_YOUR OBJECTIVE_
When you reach the line with "black notebook [105,176,162,214]" in the data below, begin printing lines exactly, and stop once the line with "pink plate [392,96,497,147]" has been printed.

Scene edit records
——

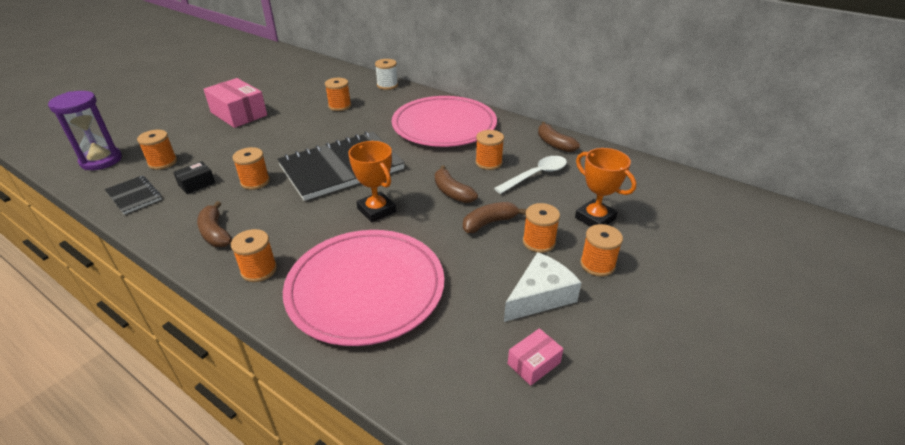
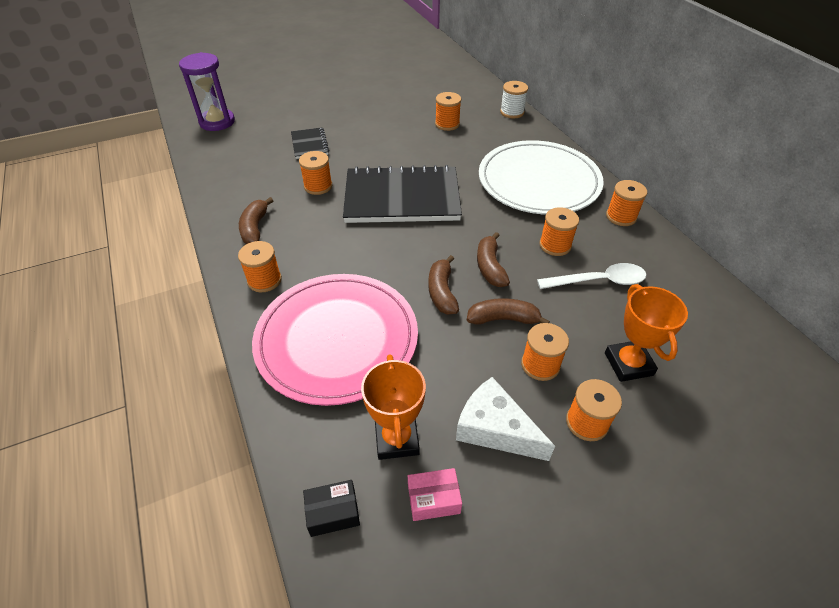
camera: 30 degrees right, 10 degrees up
black notebook [105,176,162,214] -> black notebook moved to [291,127,329,159]
orange spool [137,130,177,170] -> orange spool moved to [606,180,647,226]
black box [173,161,215,194] -> black box moved to [303,480,360,537]
pink box [204,78,267,128] -> none
orange trophy [348,141,396,222] -> orange trophy moved to [361,354,426,460]
pink plate [392,96,497,147] -> white plate [479,140,604,215]
white cheese [504,252,582,322] -> white cheese turned 135 degrees counterclockwise [456,377,555,461]
brown banana [538,122,580,152] -> brown banana moved to [428,255,459,314]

——

_EXPECTED ANSWER_
black notebook [105,176,162,214] -> black notebook moved to [291,127,329,159]
orange spool [137,130,177,170] -> orange spool moved to [606,180,647,226]
black box [173,161,215,194] -> black box moved to [303,480,360,537]
pink box [204,78,267,128] -> none
orange trophy [348,141,396,222] -> orange trophy moved to [361,354,426,460]
pink plate [392,96,497,147] -> white plate [479,140,604,215]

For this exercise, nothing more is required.